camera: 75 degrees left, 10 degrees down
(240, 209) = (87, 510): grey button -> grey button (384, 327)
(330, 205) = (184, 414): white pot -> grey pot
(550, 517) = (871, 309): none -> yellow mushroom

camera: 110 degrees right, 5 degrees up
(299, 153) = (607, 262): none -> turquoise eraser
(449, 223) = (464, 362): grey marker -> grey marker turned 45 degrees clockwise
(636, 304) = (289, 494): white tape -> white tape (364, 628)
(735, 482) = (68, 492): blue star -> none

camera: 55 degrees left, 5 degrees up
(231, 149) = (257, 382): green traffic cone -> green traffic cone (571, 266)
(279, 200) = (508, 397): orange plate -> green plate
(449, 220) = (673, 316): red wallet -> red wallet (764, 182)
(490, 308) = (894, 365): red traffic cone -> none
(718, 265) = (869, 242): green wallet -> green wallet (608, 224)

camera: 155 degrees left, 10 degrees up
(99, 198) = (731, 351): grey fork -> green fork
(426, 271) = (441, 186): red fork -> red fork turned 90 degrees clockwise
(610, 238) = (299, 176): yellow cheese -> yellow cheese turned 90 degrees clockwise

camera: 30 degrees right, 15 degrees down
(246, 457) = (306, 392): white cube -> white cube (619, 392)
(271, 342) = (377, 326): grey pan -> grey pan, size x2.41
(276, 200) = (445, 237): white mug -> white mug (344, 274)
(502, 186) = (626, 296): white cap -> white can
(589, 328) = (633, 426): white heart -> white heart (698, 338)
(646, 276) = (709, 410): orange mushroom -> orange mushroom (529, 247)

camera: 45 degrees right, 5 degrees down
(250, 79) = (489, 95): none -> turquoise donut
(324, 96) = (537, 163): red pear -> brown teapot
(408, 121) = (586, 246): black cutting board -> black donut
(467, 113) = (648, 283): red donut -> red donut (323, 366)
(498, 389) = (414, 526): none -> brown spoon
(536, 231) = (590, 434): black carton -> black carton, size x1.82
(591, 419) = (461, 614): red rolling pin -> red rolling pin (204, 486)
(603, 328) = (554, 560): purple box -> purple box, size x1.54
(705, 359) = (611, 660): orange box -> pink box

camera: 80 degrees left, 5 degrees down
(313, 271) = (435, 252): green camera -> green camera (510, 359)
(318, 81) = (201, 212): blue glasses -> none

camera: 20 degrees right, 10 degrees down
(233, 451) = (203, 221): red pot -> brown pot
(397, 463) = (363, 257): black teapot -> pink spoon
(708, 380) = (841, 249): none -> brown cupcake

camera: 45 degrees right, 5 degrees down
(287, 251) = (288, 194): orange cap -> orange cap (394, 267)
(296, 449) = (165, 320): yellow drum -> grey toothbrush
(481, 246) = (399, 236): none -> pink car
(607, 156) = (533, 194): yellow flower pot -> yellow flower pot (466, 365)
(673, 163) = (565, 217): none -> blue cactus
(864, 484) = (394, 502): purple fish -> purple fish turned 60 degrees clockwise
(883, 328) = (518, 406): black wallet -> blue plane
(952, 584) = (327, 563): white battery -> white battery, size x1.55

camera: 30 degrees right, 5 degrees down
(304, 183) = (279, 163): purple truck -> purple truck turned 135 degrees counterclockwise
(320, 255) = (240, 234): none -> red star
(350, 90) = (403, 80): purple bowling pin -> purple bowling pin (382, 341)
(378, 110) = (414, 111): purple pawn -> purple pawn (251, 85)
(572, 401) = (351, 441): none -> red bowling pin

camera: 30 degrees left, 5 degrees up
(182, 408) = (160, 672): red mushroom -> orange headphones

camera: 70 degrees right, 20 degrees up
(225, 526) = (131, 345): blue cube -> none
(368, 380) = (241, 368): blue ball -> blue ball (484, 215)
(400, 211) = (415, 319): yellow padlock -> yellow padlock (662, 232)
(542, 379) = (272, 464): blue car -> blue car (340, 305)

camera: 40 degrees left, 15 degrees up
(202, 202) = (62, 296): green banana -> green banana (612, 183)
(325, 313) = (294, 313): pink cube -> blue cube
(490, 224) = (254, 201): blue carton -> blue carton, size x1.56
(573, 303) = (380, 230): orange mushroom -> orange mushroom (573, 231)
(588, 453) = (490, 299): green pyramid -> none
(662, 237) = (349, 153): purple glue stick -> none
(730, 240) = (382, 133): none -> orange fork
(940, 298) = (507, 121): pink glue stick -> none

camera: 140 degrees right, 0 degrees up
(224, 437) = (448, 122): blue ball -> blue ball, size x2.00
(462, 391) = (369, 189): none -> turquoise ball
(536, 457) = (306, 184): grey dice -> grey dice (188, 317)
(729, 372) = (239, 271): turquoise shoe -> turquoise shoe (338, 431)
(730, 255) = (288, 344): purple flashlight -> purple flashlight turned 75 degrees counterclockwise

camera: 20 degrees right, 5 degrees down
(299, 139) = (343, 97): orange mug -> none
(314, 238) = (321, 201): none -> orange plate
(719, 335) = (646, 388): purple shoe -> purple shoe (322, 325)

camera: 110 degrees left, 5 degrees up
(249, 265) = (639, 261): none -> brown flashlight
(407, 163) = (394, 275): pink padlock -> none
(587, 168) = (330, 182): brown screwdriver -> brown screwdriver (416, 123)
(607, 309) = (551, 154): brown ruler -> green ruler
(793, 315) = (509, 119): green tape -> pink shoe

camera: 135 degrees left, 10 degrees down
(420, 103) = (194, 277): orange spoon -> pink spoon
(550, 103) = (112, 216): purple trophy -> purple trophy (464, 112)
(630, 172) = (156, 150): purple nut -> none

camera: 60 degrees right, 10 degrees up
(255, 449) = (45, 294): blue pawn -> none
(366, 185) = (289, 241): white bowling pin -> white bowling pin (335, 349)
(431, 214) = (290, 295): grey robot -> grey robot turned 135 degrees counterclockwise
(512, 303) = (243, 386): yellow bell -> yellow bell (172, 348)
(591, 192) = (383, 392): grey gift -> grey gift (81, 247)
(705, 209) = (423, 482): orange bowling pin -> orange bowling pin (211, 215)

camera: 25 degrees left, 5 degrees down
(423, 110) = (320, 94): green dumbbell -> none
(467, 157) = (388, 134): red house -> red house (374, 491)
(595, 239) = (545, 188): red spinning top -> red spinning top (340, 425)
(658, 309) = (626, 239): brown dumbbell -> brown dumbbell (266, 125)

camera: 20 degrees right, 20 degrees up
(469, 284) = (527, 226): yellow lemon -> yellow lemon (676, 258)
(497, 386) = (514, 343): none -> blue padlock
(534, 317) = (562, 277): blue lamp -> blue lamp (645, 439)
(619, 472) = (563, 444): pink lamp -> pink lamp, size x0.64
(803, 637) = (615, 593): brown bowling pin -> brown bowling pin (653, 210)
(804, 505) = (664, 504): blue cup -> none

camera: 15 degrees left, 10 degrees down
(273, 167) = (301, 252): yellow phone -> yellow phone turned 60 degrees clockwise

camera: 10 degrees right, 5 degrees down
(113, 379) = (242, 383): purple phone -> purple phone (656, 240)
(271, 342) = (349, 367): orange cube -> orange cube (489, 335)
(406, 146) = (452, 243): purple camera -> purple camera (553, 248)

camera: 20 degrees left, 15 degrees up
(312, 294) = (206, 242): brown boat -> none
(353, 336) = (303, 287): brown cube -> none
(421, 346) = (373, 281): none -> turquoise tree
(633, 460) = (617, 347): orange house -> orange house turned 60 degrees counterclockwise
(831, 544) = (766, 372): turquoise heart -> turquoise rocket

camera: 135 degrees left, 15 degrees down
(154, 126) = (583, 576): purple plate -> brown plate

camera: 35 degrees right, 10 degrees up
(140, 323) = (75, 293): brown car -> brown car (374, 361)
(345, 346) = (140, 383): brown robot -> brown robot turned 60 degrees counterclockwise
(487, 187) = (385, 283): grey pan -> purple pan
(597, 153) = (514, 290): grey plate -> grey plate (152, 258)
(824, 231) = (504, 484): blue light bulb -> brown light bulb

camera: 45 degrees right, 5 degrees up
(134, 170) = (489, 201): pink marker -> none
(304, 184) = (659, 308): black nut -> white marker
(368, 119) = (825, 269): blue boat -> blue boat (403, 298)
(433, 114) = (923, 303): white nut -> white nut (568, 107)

- Try it:
Could you transcribe the entries above word for word, from the line with "(276, 200) = (445, 237): white" down to the line with "(368, 380) = (241, 368): blue", keeping both?

- Solution to the problem:
(276, 200) = (445, 237): white mug -> white mug (344, 274)
(502, 186) = (626, 296): white cap -> white can
(589, 328) = (633, 426): white heart -> white heart (698, 338)
(646, 276) = (709, 410): orange mushroom -> orange mushroom (529, 247)

camera: 45 degrees right, 5 degrees down
(250, 79) = (489, 95): none -> turquoise donut
(324, 96) = (537, 163): red pear -> brown teapot
(408, 121) = (586, 246): black cutting board -> black donut
(467, 113) = (648, 283): red donut -> red donut (323, 366)
(498, 389) = (414, 526): none -> brown spoon
(536, 231) = (590, 434): black carton -> black carton, size x1.82
(591, 419) = (461, 614): red rolling pin -> red rolling pin (204, 486)
(603, 328) = (554, 560): purple box -> purple box, size x1.54
(705, 359) = (611, 660): orange box -> pink box

camera: 80 degrees left, 5 degrees down
(313, 271) = (435, 252): green camera -> green camera (510, 359)
(318, 81) = (201, 212): blue glasses -> none

camera: 20 degrees right, 10 degrees down
(233, 451) = (203, 221): red pot -> brown pot
(397, 463) = (363, 257): black teapot -> pink spoon
(708, 380) = (841, 249): none -> brown cupcake

camera: 45 degrees right, 5 degrees down
(287, 251) = (288, 194): orange cap -> orange cap (394, 267)
(296, 449) = (165, 320): yellow drum -> grey toothbrush
(481, 246) = (399, 236): none -> pink car
(607, 156) = (533, 194): yellow flower pot -> yellow flower pot (466, 365)
(673, 163) = (565, 217): none -> blue cactus
(864, 484) = (394, 502): purple fish -> purple fish turned 60 degrees clockwise
(883, 328) = (518, 406): black wallet -> blue plane
(952, 584) = (327, 563): white battery -> white battery, size x1.55

camera: 30 degrees right, 5 degrees down
(304, 183) = (279, 163): purple truck -> purple truck turned 135 degrees counterclockwise
(320, 255) = (240, 234): none -> red star
(350, 90) = (403, 80): purple bowling pin -> purple bowling pin (382, 341)
(378, 110) = (414, 111): purple pawn -> purple pawn (251, 85)
(572, 401) = (351, 441): none -> red bowling pin

camera: 30 degrees left, 5 degrees up
(182, 408) = (160, 672): red mushroom -> orange headphones

camera: 70 degrees right, 20 degrees up
(225, 526) = (131, 345): blue cube -> none
(368, 380) = (241, 368): blue ball -> blue ball (484, 215)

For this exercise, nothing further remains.